:: Records shown ::
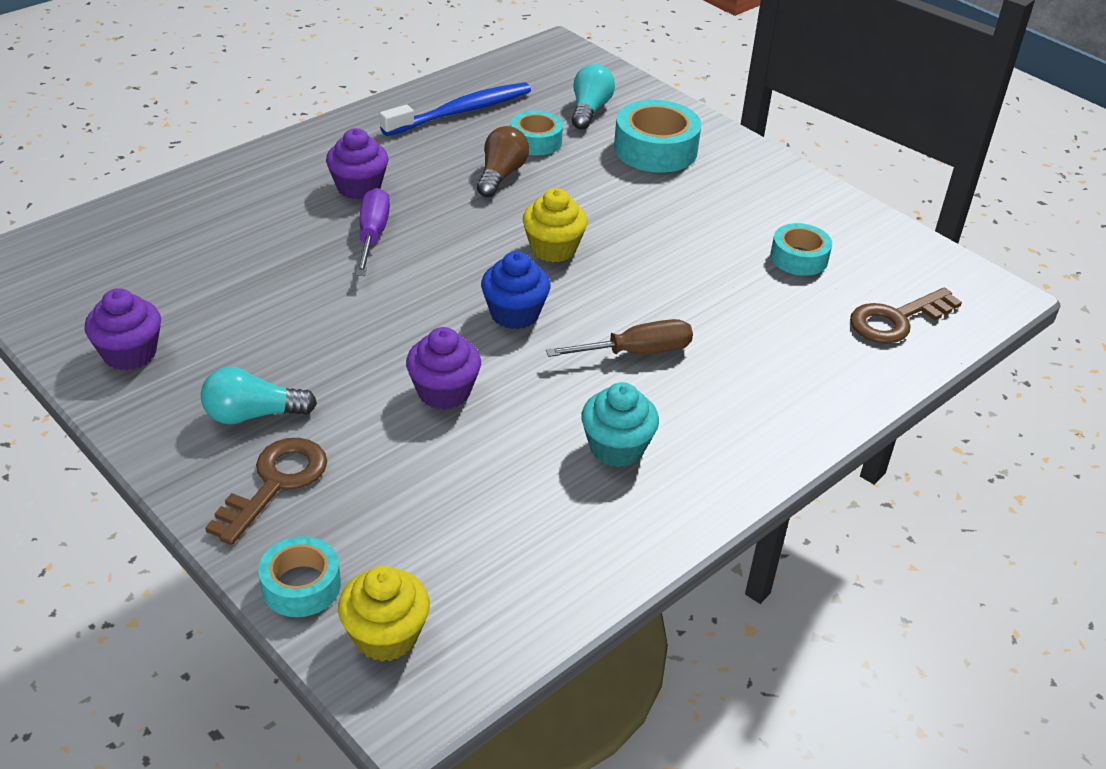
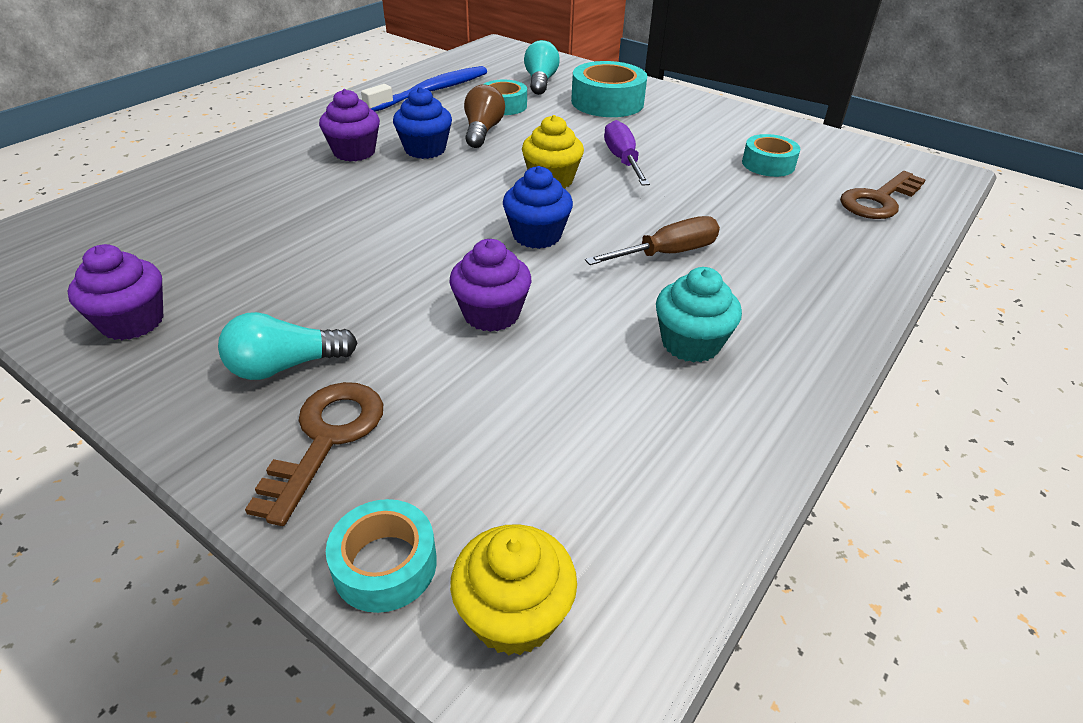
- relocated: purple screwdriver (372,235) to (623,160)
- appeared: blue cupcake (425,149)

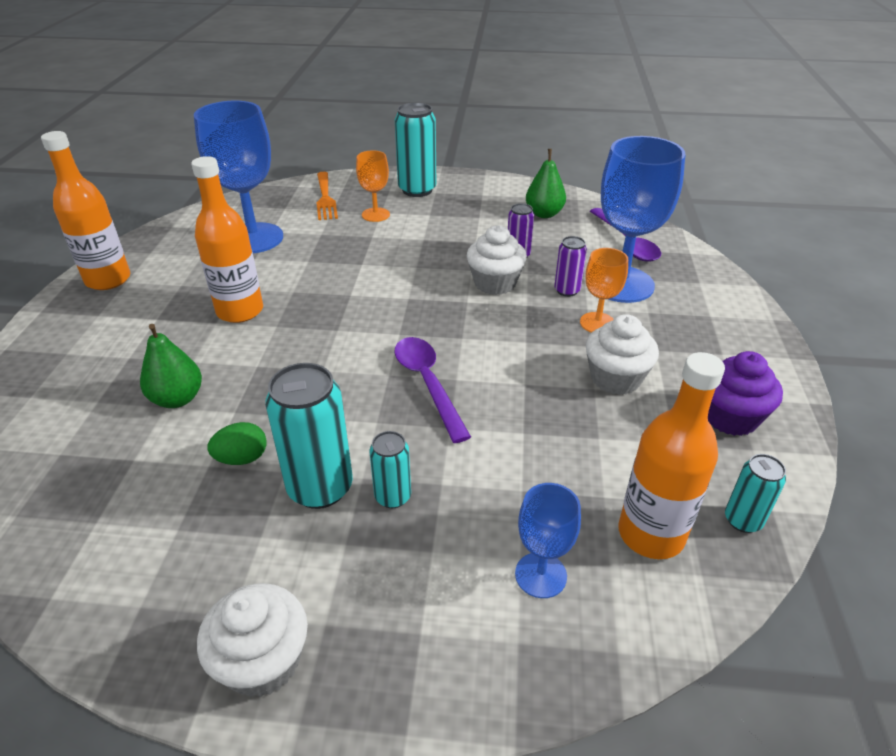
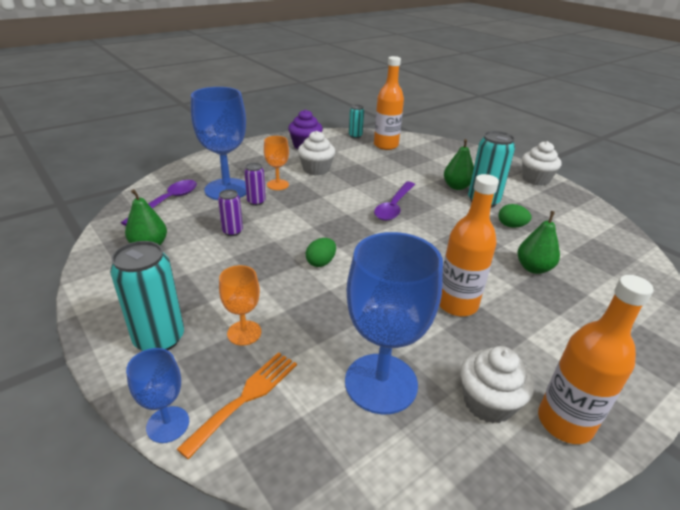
- exchanged: turquoise can (393,496) to green pear (456,187)
- relocated: white cupcake (495,283) to (488,402)
- relocated: blue goblet (540,575) to (168,424)
- appeared: green egg (321,262)

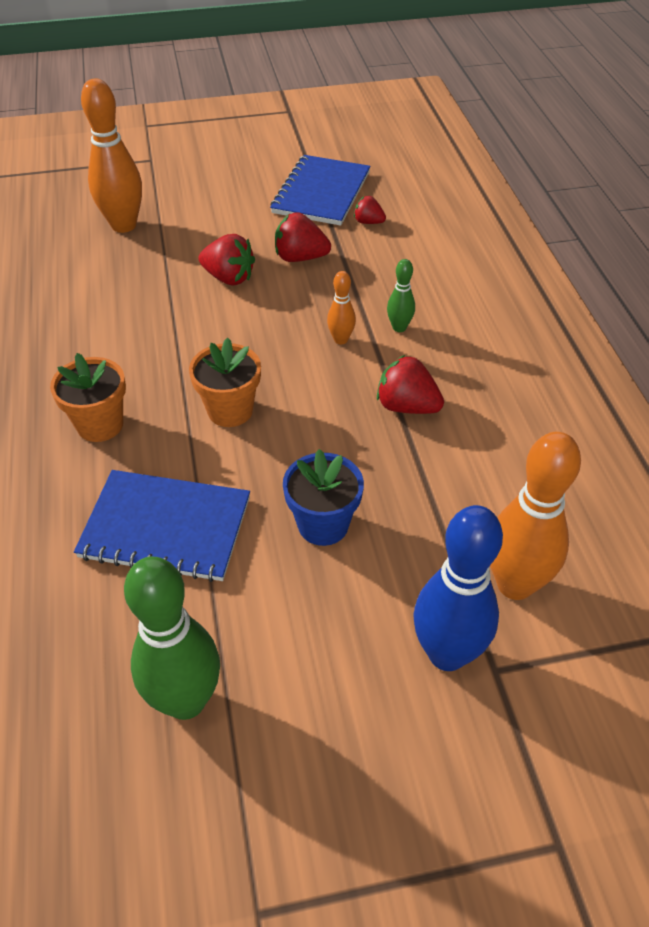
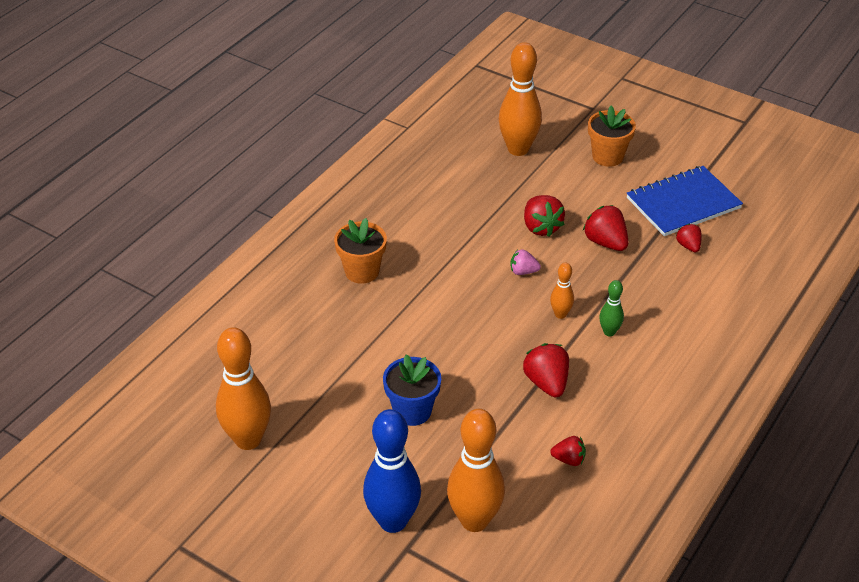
- missing: blue notebook (166,527)
- colour: green bowling pin (185,700) to orange bowling pin (248,439)
- relocated: orange flower pot (230,410) to (607,156)
- appeared: pink strawberry (523,271)
- appeared: red strawberry (569,459)

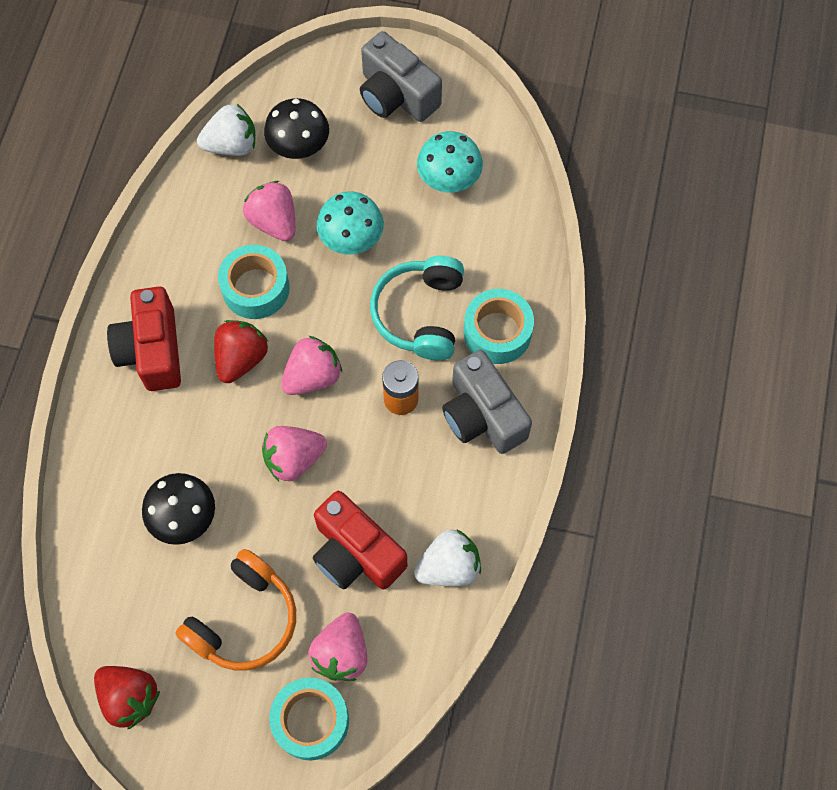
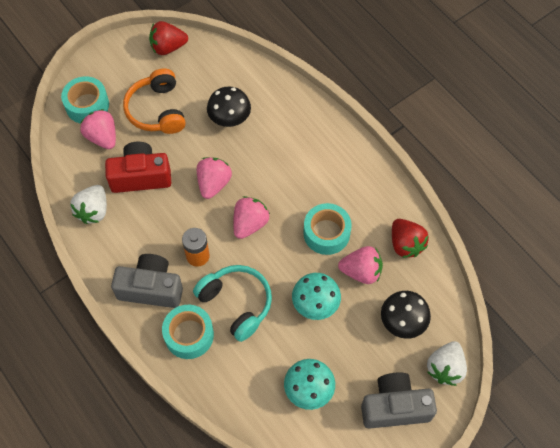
- missing: red camera (152,350)
- relocated: white strawberry (231,145) to (445,368)
- relocated: red strawberry (241,358) to (405,244)
- spun: pink strawberry (312,376) = (250,224) 150 degrees counterclockwise

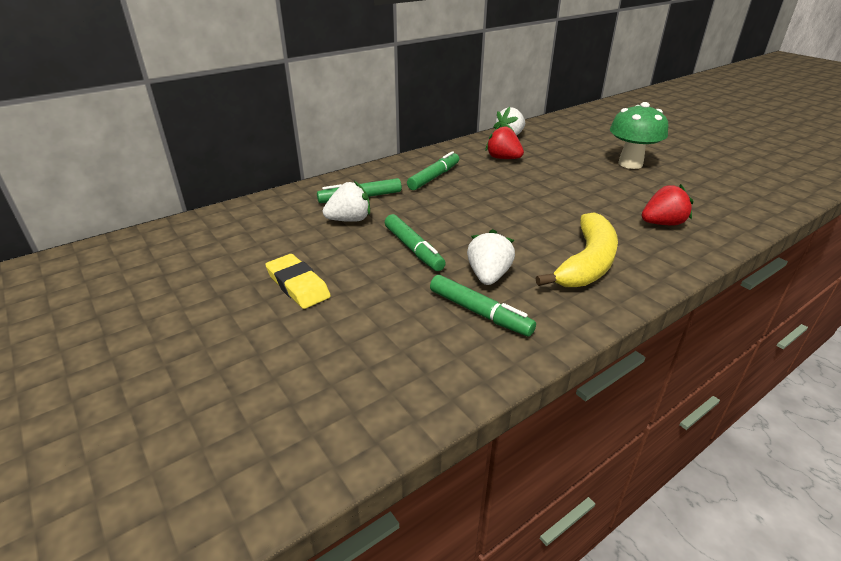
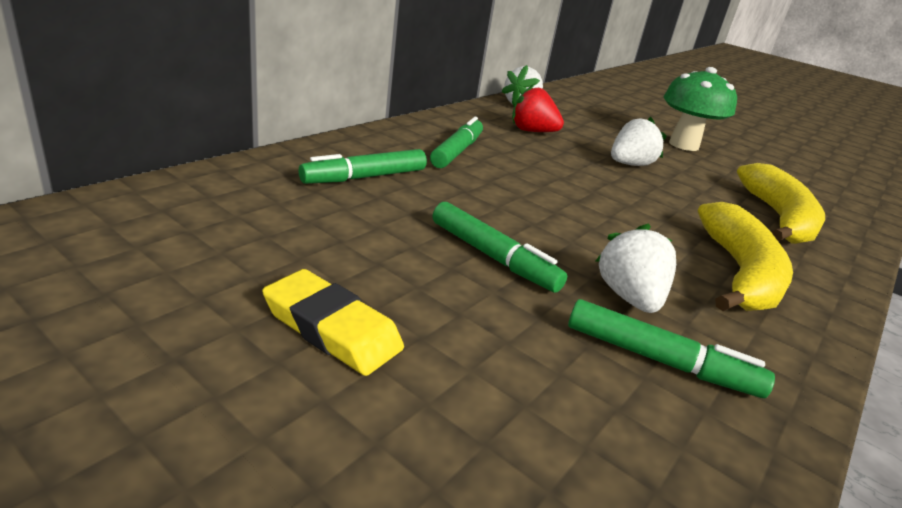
- relocated: white strawberry (349,220) to (629,164)
- exchanged: red strawberry (662,223) to yellow banana (778,218)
:::
> **Problem description**:
Your answer should be a precise transcript of the entries, minus the pictures.

> **Solution to the problem**:
- relocated: purple screwdriver (372,235) to (623,160)
- appeared: blue cupcake (425,149)

- exchanged: turquoise can (393,496) to green pear (456,187)
- relocated: white cupcake (495,283) to (488,402)
- relocated: blue goblet (540,575) to (168,424)
- appeared: green egg (321,262)

- missing: blue notebook (166,527)
- colour: green bowling pin (185,700) to orange bowling pin (248,439)
- relocated: orange flower pot (230,410) to (607,156)
- appeared: pink strawberry (523,271)
- appeared: red strawberry (569,459)

- missing: red camera (152,350)
- relocated: white strawberry (231,145) to (445,368)
- relocated: red strawberry (241,358) to (405,244)
- spun: pink strawberry (312,376) = (250,224) 150 degrees counterclockwise

- relocated: white strawberry (349,220) to (629,164)
- exchanged: red strawberry (662,223) to yellow banana (778,218)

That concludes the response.